**TO DO:** For each entry, return the text exactly and omit any image.

**DATA UNDER STUDY:**
● ● ● ● ● ● ●

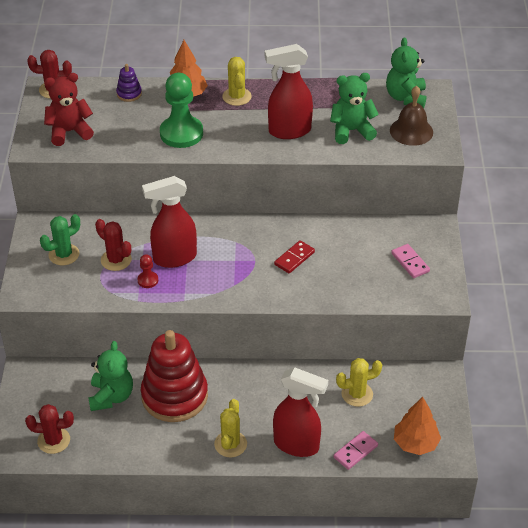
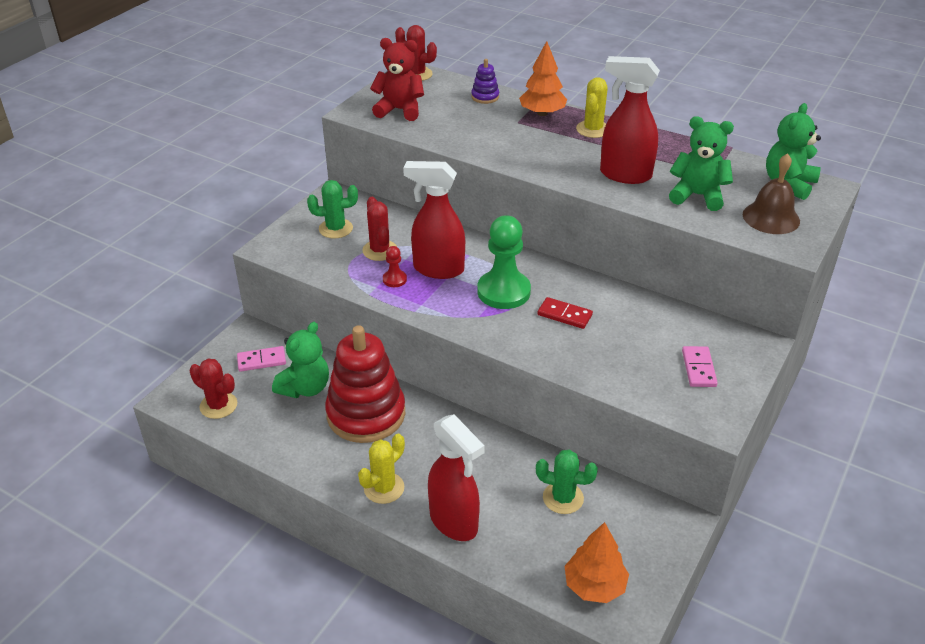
camera: 30 degrees right, 5 degrees down
(181, 133) = (507, 143): green pawn -> green pawn (503, 292)
(294, 258) = (564, 315): red domino -> red domino turned 45 degrees clockwise
(355, 451) = (515, 561): pink domino -> pink domino (261, 361)
(357, 394) = (563, 498): yellow cactus -> green cactus

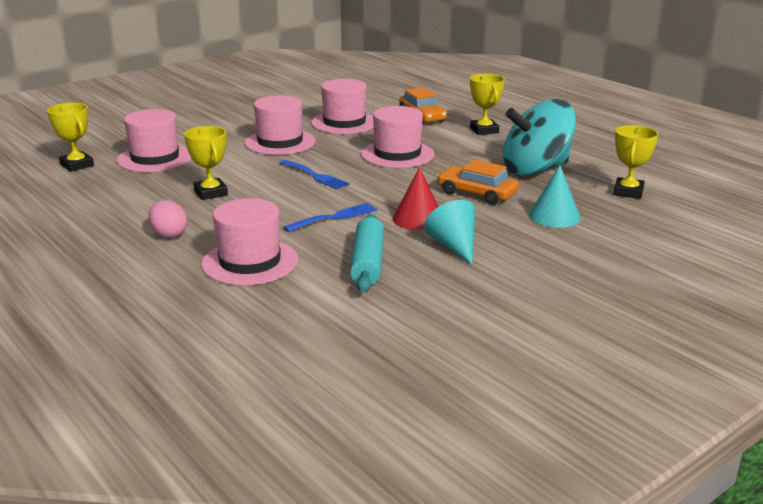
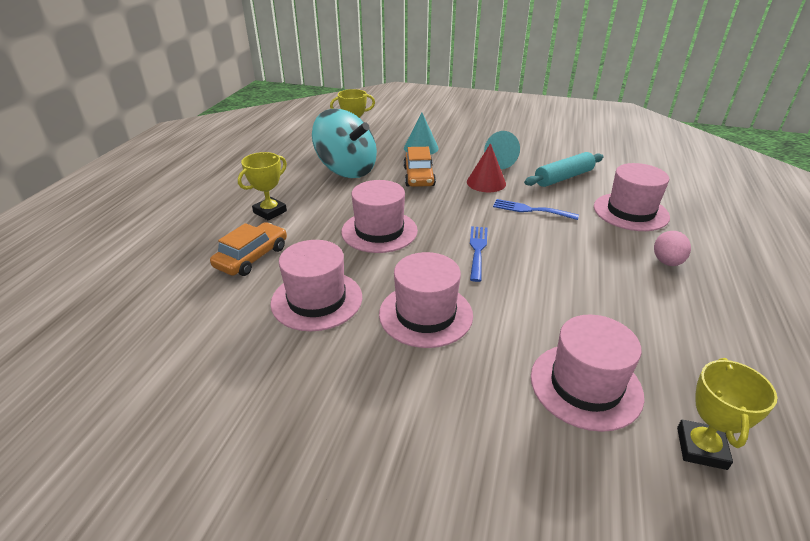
camera: 125 degrees left, 10 degrees up
(211, 193) = (586, 285): yellow trophy -> none

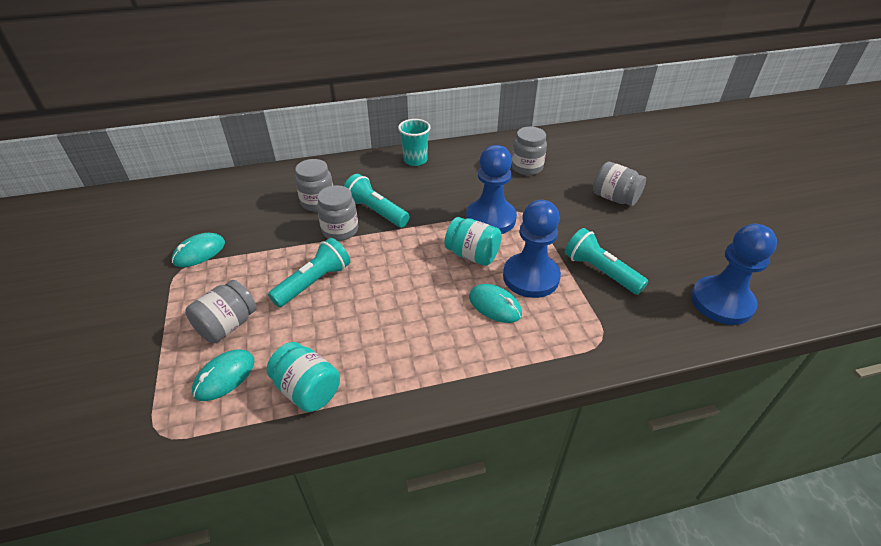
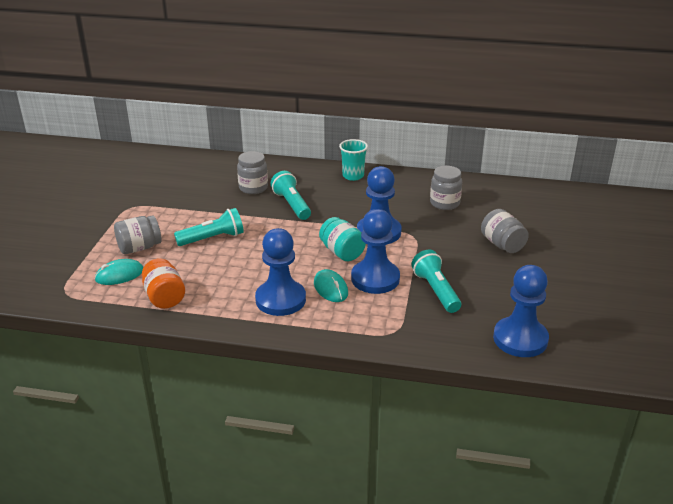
camera: 25 degrees right, 10 degrees down
(199, 252) = (149, 200): turquoise mouse -> none
(307, 390) = (164, 297): turquoise jar -> orange jar
(340, 230) = (255, 211): grey jar -> none
(452, 341) = (280, 300): none -> blue pawn

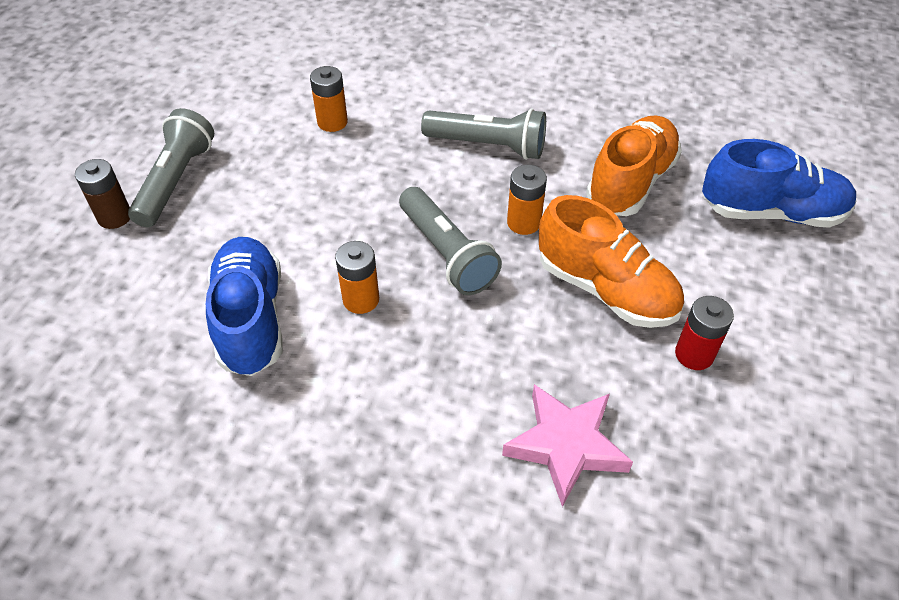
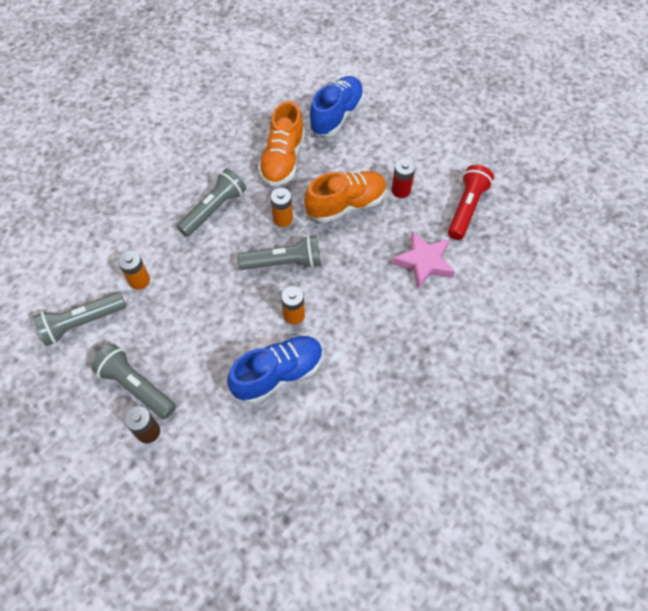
camera: 65 degrees left, 10 degrees up
(246, 100) = (82, 323): none -> grey flashlight
(251, 319) = (278, 374): blue shoe -> blue shoe turned 135 degrees clockwise
(630, 183) = (283, 160): orange shoe -> orange shoe turned 135 degrees counterclockwise
(736, 477) = (466, 208): none -> red flashlight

● ● ● ● ● ● ●

**RESPONSE BELOW:**
camera: 30 degrees right, 5 degrees down
(181, 133) = (507, 143): green pawn -> green pawn (503, 292)
(294, 258) = (564, 315): red domino -> red domino turned 45 degrees clockwise
(355, 451) = (515, 561): pink domino -> pink domino (261, 361)
(357, 394) = (563, 498): yellow cactus -> green cactus

camera: 125 degrees left, 10 degrees up
(211, 193) = (586, 285): yellow trophy -> none

camera: 25 degrees right, 10 degrees down
(199, 252) = (149, 200): turquoise mouse -> none
(307, 390) = (164, 297): turquoise jar -> orange jar
(340, 230) = (255, 211): grey jar -> none
(452, 341) = (280, 300): none -> blue pawn

camera: 65 degrees left, 10 degrees up
(246, 100) = (82, 323): none -> grey flashlight
(251, 319) = (278, 374): blue shoe -> blue shoe turned 135 degrees clockwise
(630, 183) = (283, 160): orange shoe -> orange shoe turned 135 degrees counterclockwise
(736, 477) = (466, 208): none -> red flashlight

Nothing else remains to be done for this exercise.